>>>

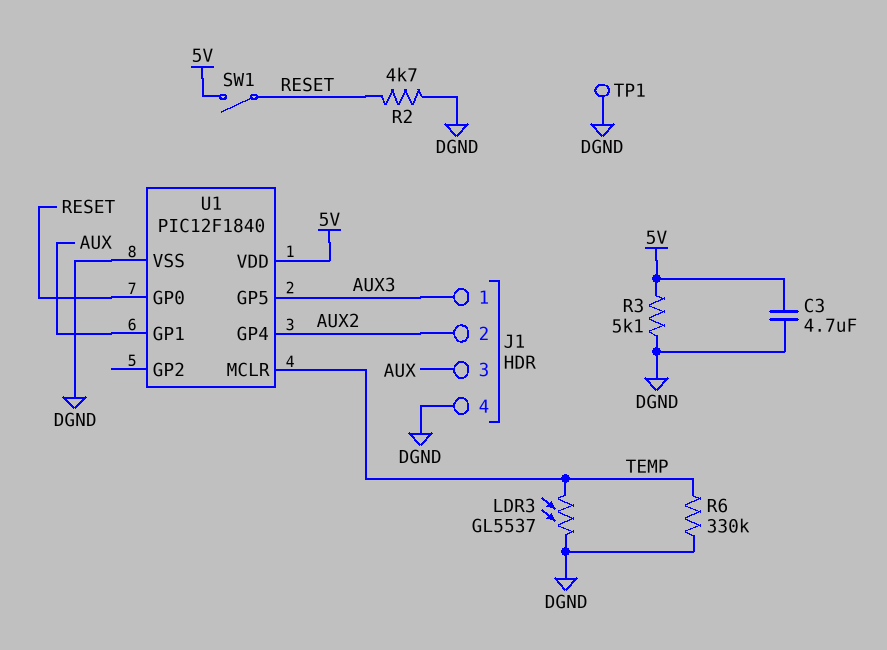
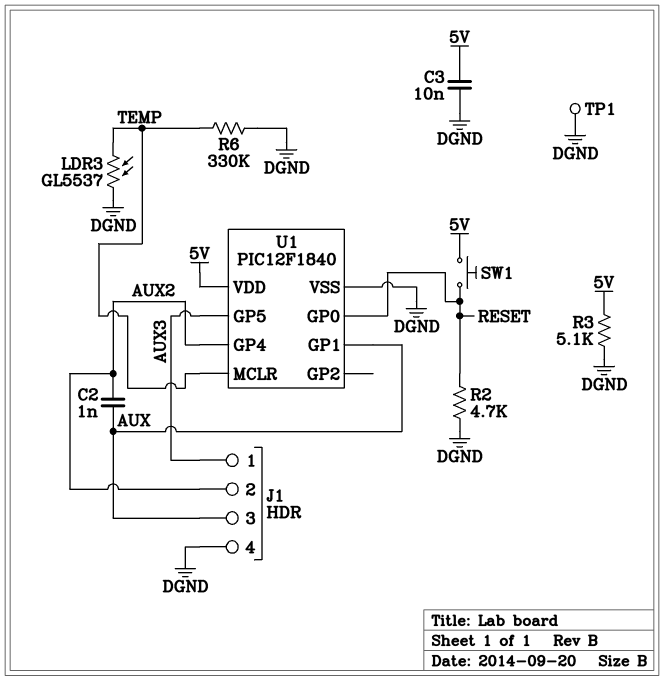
C2: none -> 1nF (AUX, AUX2)
C3: 4.7uF (5V, DGND) -> 10nF (5V, DGND)
SW1: switch (5V, RESET) -> button (5V, RESET)

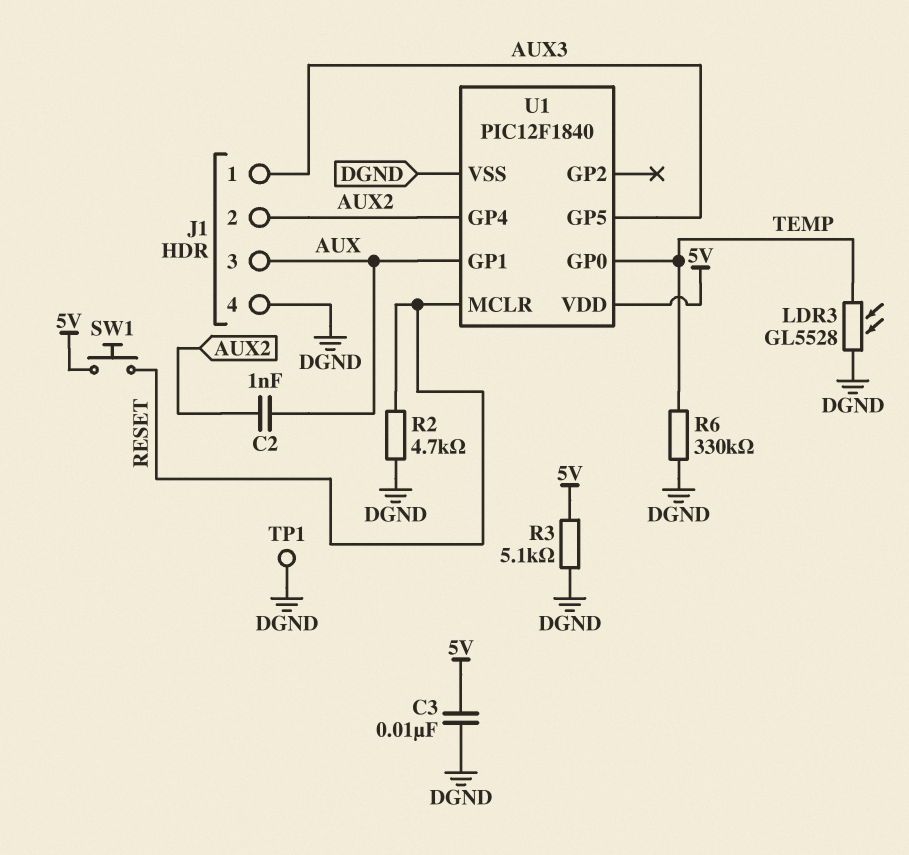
LDR3: GL5537 (DGND, TEMP) -> GL5528 (DGND, TEMP)
U1 pin GP0: RESET -> TEMP
U1 pin MCLR: TEMP -> RESET

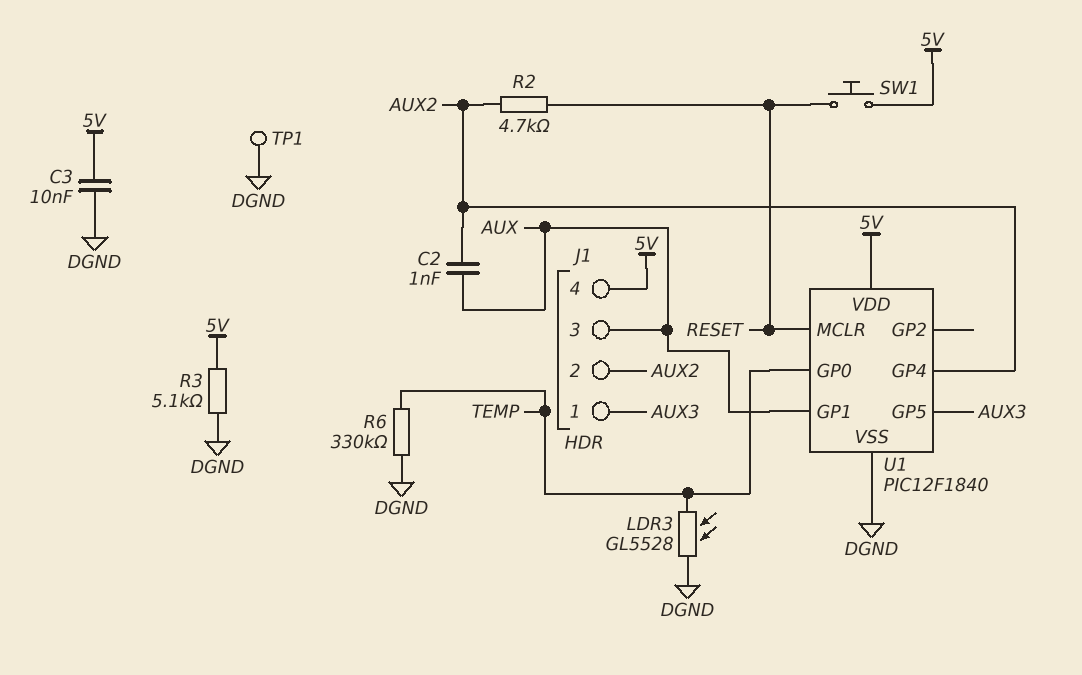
J1 pin 4: DGND -> 5V
R2: 4.7k (DGND, RESET) -> 4.7k (AUX2, RESET)

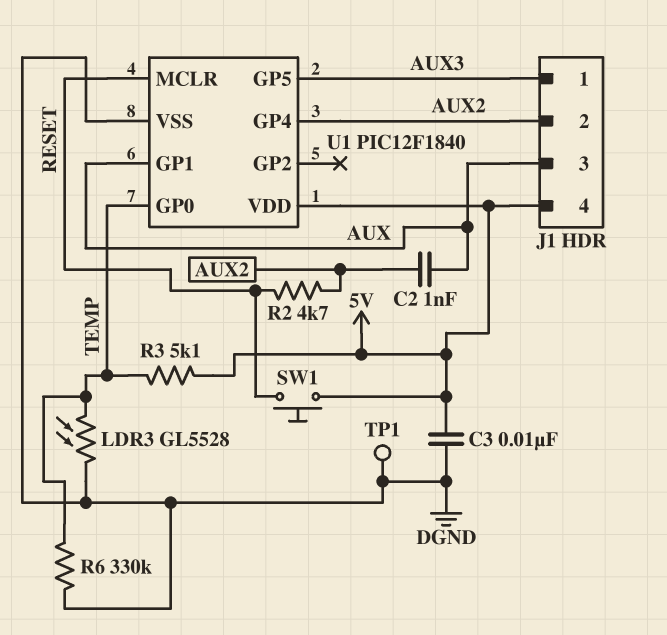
R3: 5.1k (5V, DGND) -> 5.1k (5V, TEMP)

<<<

Description of the task:
Would you set down the records above once more, exactly, with the pictures removed?

Solution to this task:
C2: none -> 1nF (AUX, AUX2)
C3: 4.7uF (5V, DGND) -> 10nF (5V, DGND)
SW1: switch (5V, RESET) -> button (5V, RESET)

LDR3: GL5537 (DGND, TEMP) -> GL5528 (DGND, TEMP)
U1 pin GP0: RESET -> TEMP
U1 pin MCLR: TEMP -> RESET

J1 pin 4: DGND -> 5V
R2: 4.7k (DGND, RESET) -> 4.7k (AUX2, RESET)

R3: 5.1k (5V, DGND) -> 5.1k (5V, TEMP)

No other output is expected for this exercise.